If a line in the entries contains the string "blue", include that line in your answer.
Top of Data for this task
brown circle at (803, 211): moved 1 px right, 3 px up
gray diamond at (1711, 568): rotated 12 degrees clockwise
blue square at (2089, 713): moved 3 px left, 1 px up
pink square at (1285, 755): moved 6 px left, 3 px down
Bottom of Data for this task
Top of Data for this task
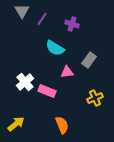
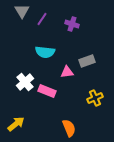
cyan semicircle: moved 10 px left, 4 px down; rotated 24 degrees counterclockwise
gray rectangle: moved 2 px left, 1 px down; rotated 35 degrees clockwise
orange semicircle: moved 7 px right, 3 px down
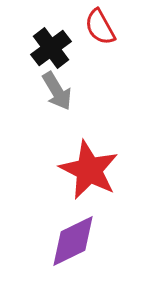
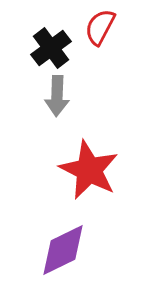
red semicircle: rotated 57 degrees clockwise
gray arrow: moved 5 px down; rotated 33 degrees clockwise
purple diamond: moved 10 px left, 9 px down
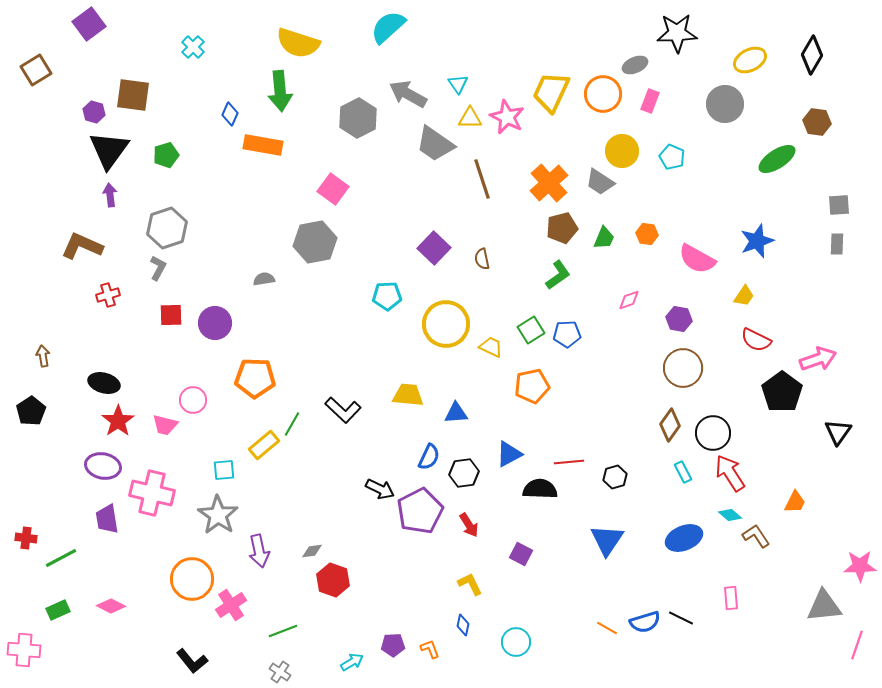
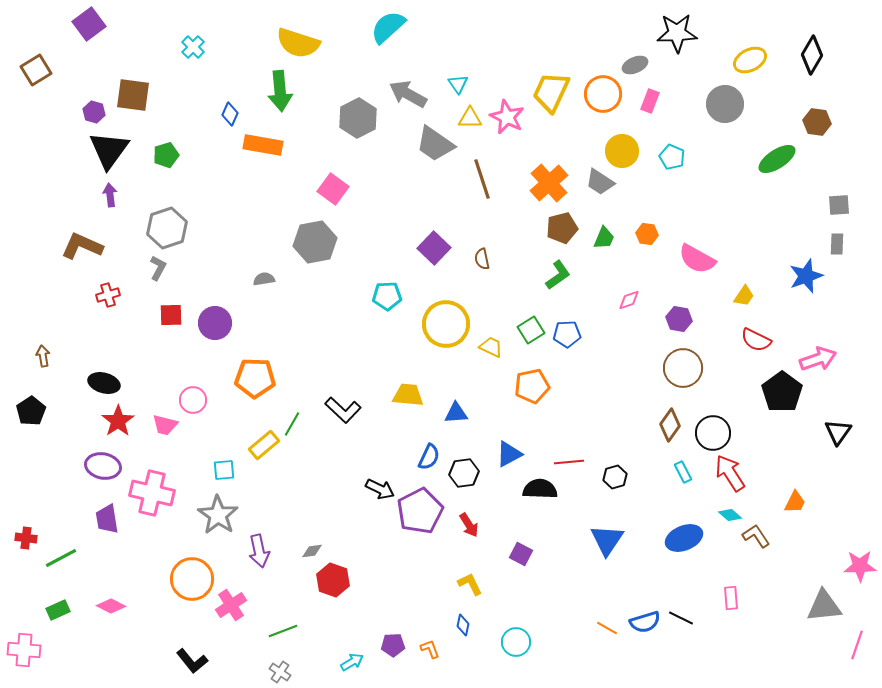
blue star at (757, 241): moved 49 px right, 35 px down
Bottom of Data for this task
Top of Data for this task
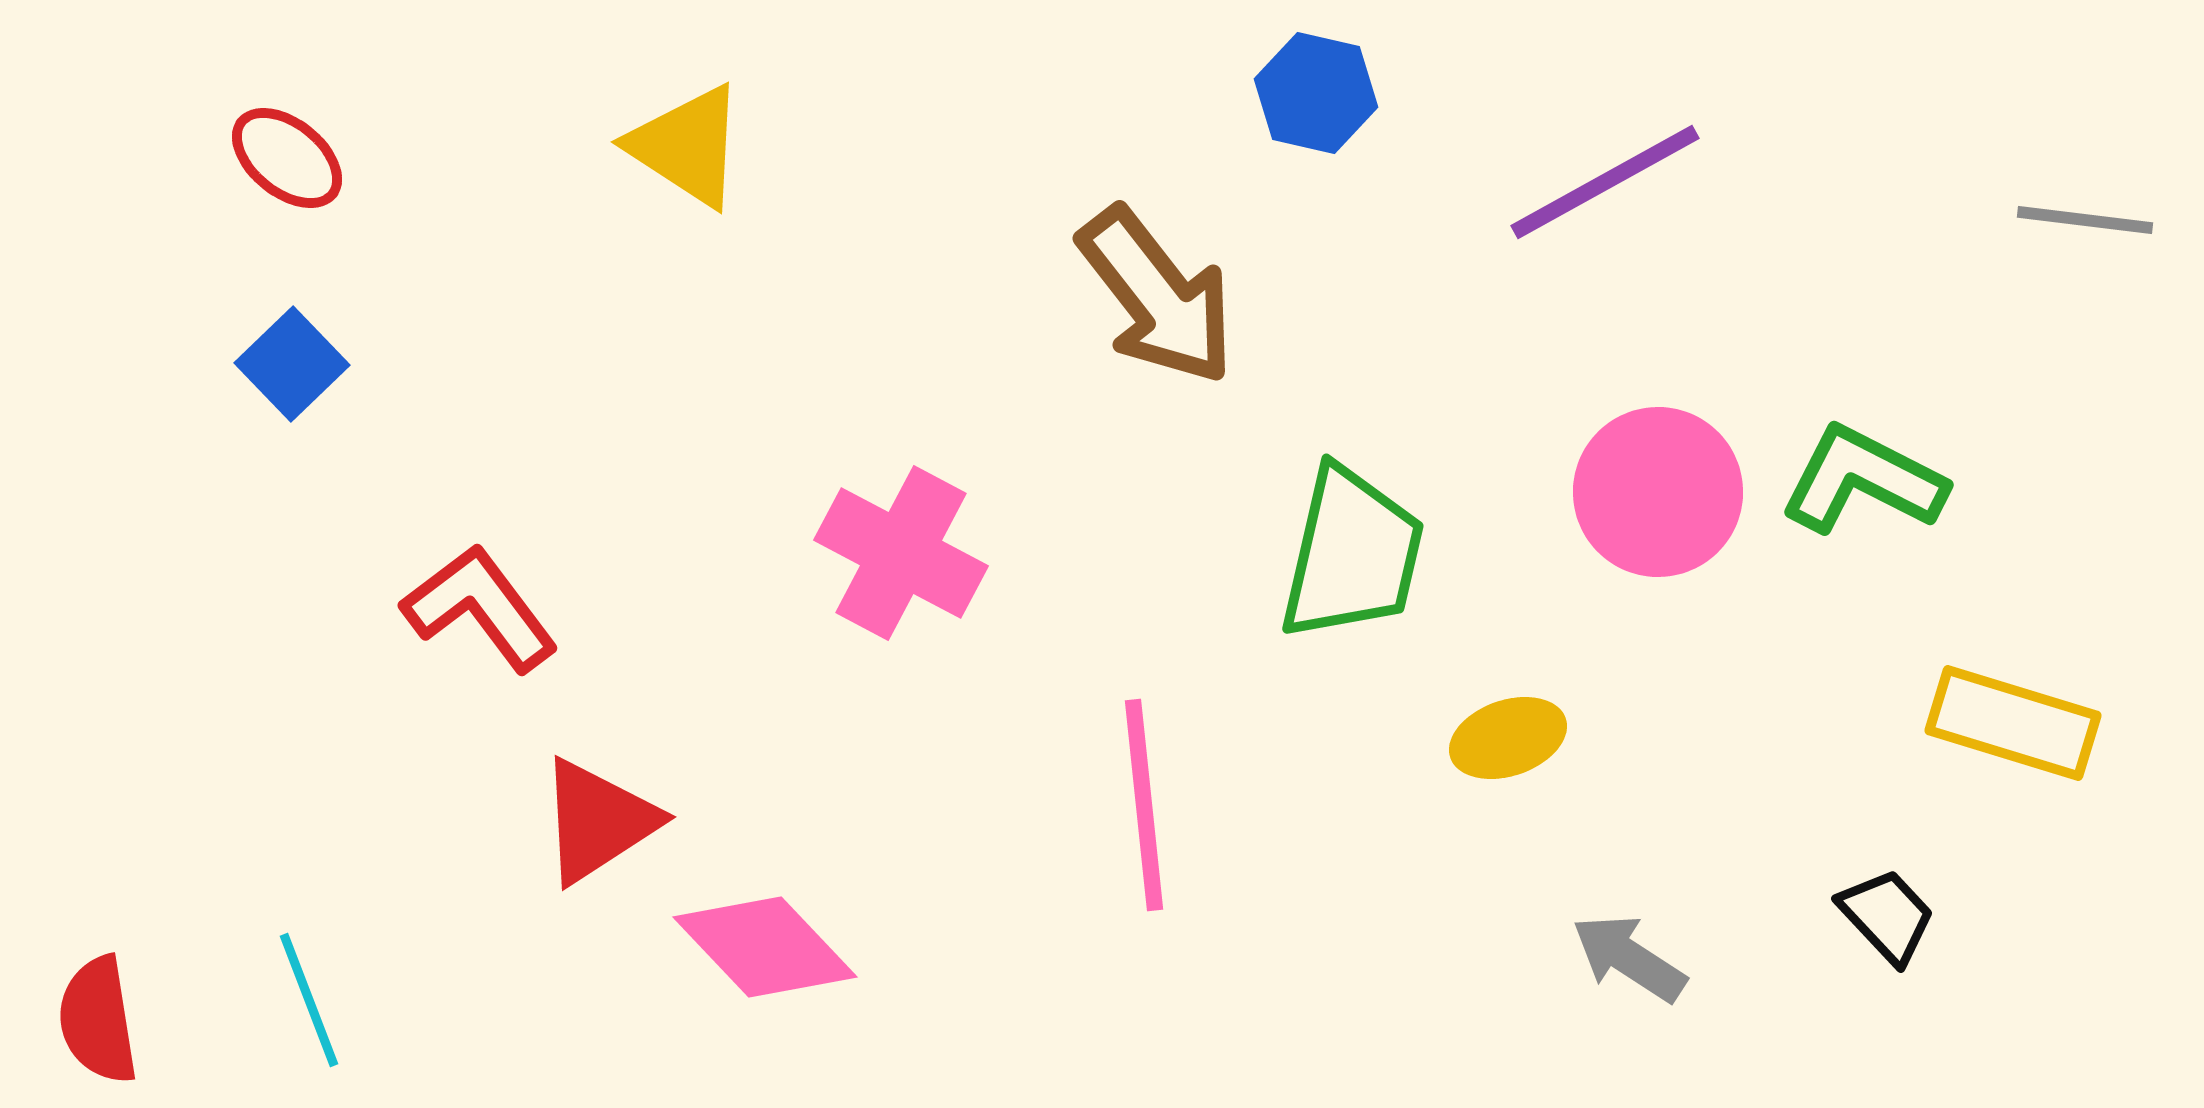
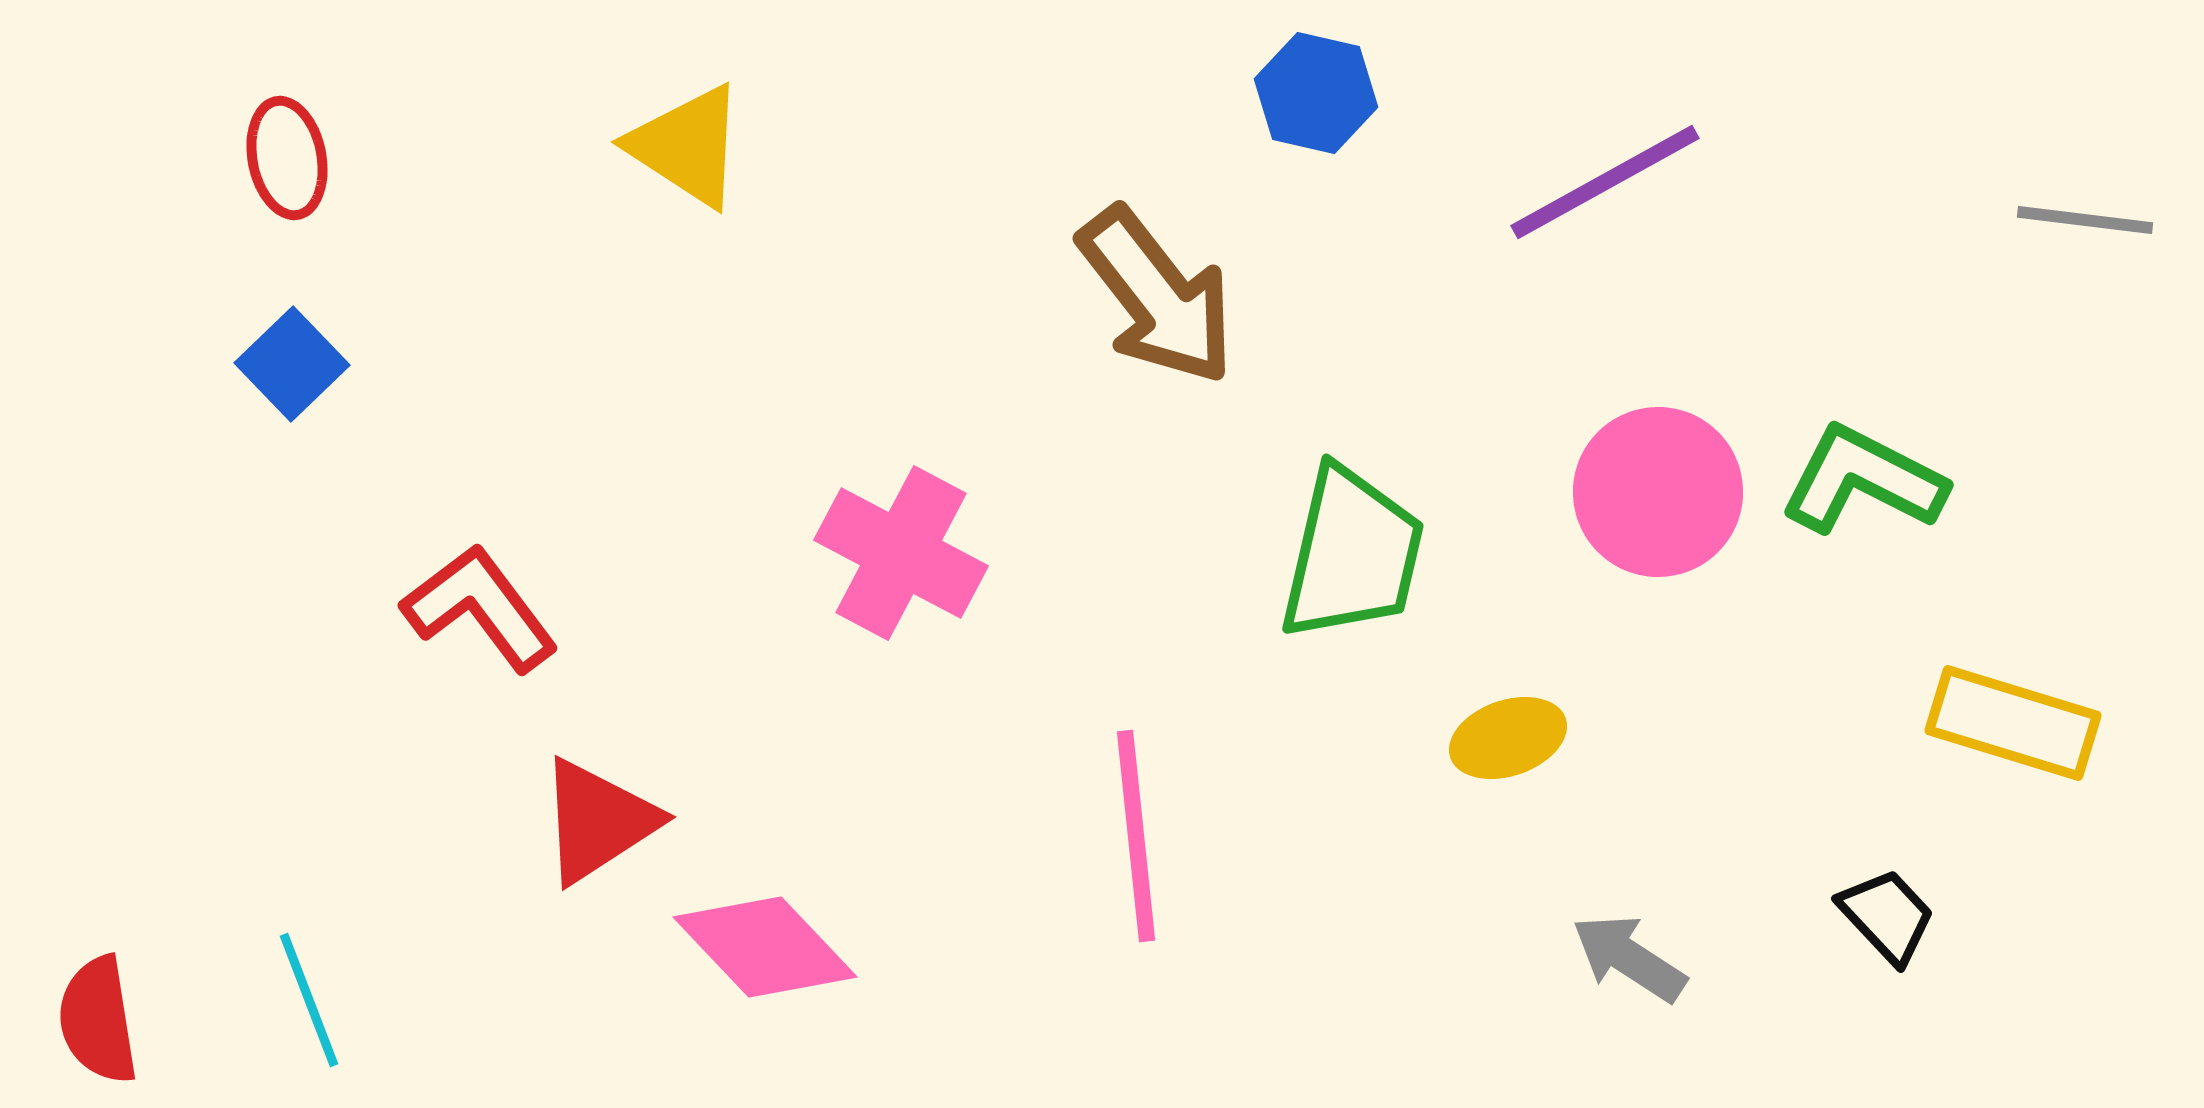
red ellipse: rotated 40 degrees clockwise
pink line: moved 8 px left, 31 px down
Bottom of Data for this task
### Solution for this problem
blue square at (2089, 713): moved 3 px left, 1 px up
blue star at (757, 241): moved 49 px right, 35 px down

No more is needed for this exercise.